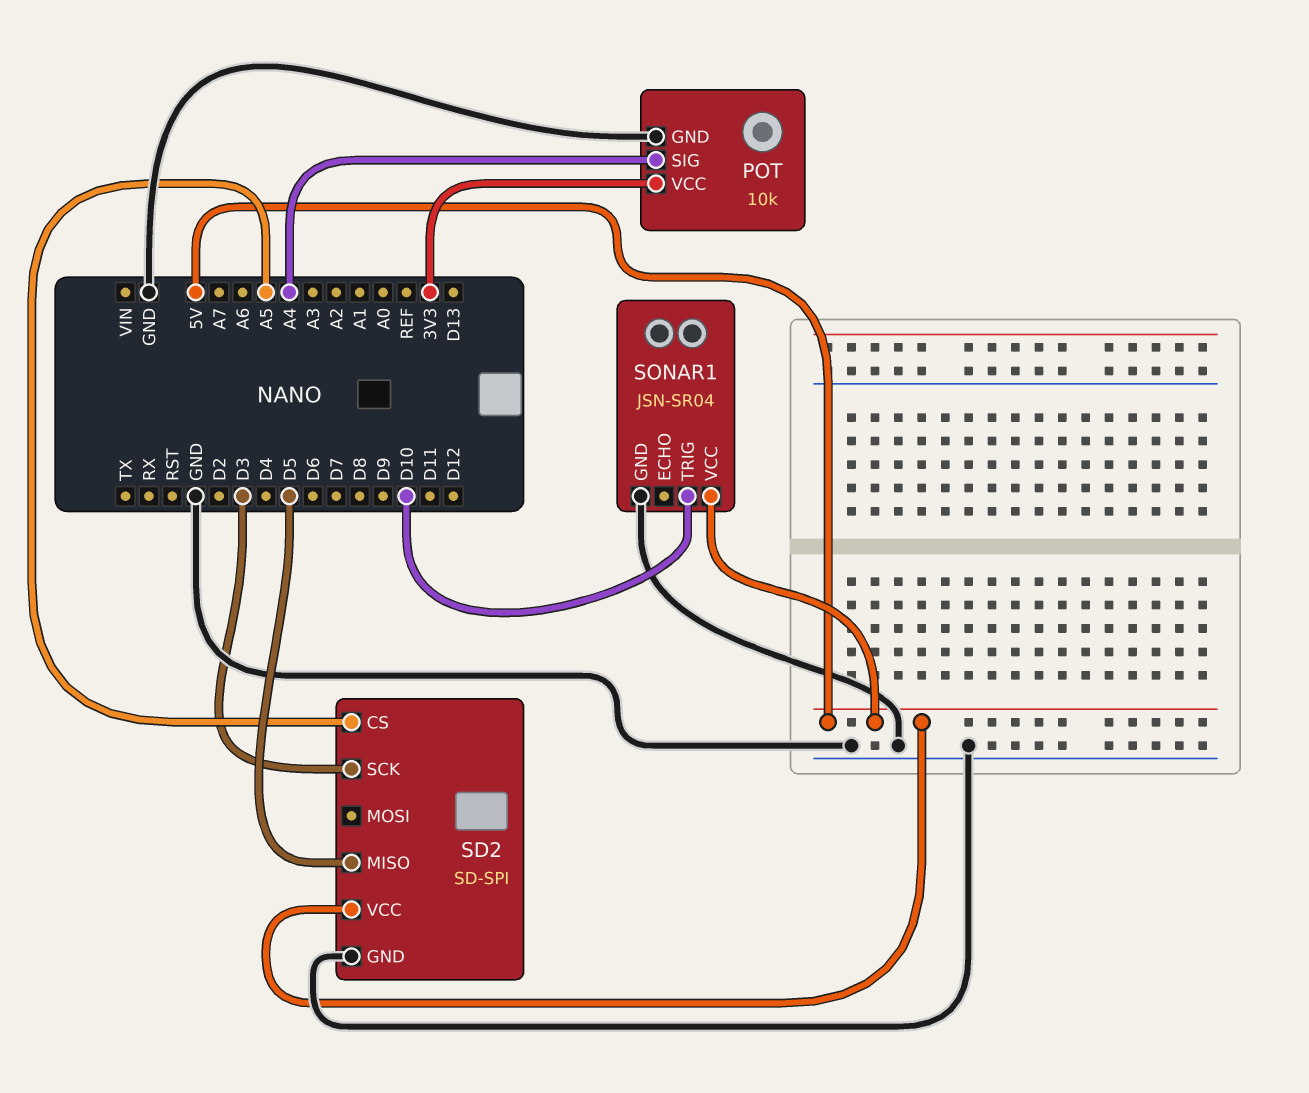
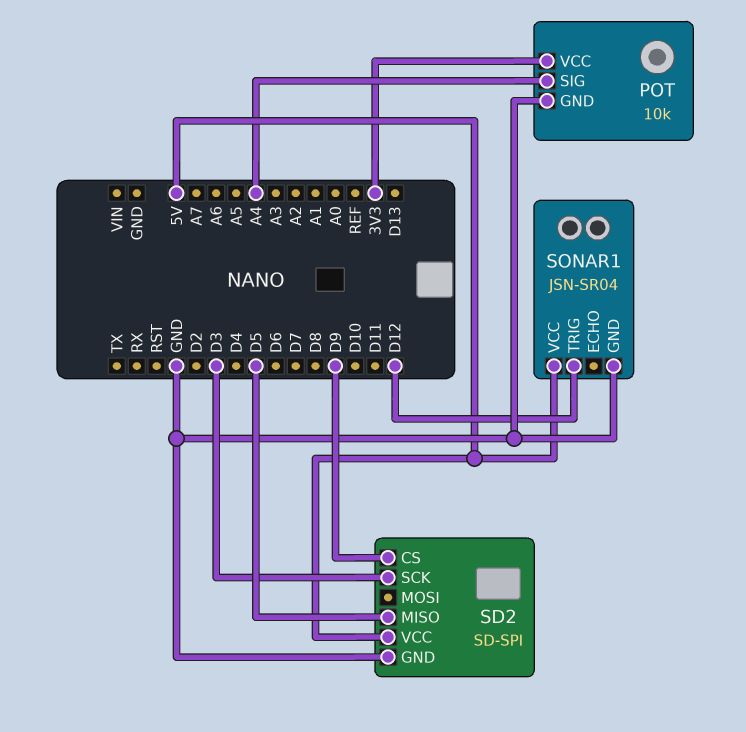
SD2 pin CS: A5 -> D9
SONAR1 pin TRIG: D10 -> D12

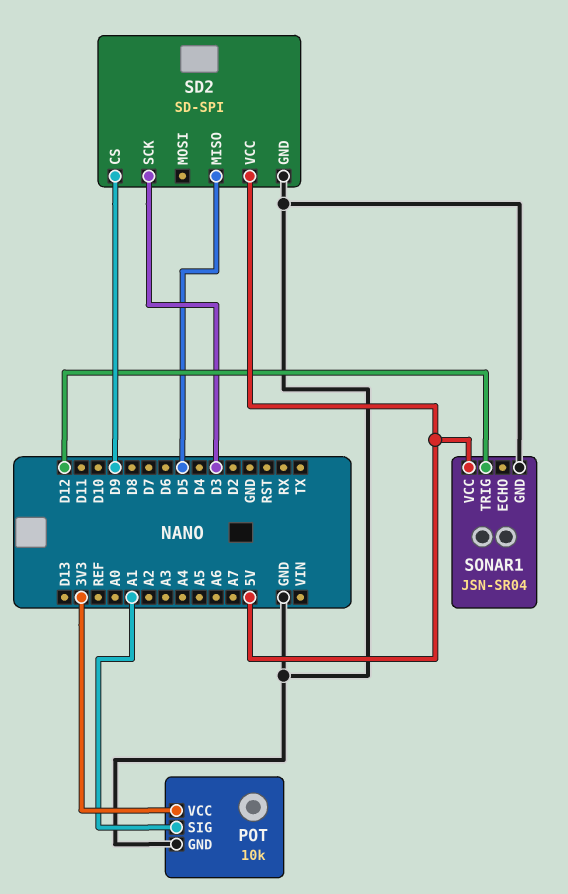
POT pin SIG: A4 -> A1

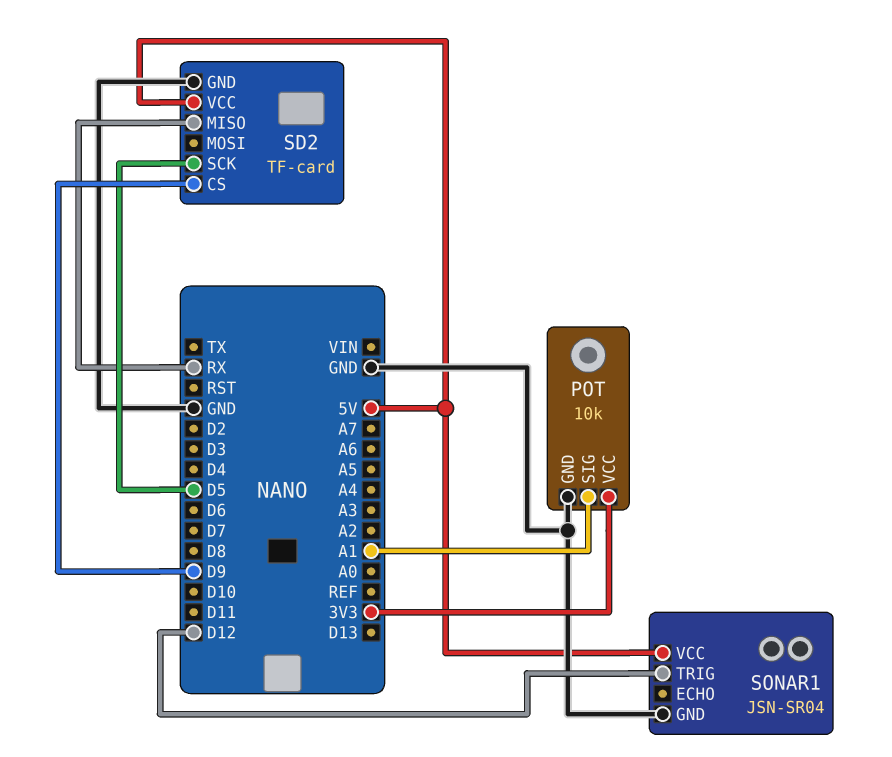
SD2: SD-SPI -> TF-card
SD2 pin MISO: D5 -> RX
SD2 pin SCK: D3 -> D5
..............................
_PROBLEM_: Repeat the records above verbatim. Include none of the pictures.

_RESULT_:
SD2 pin CS: A5 -> D9
SONAR1 pin TRIG: D10 -> D12

POT pin SIG: A4 -> A1

SD2: SD-SPI -> TF-card
SD2 pin MISO: D5 -> RX
SD2 pin SCK: D3 -> D5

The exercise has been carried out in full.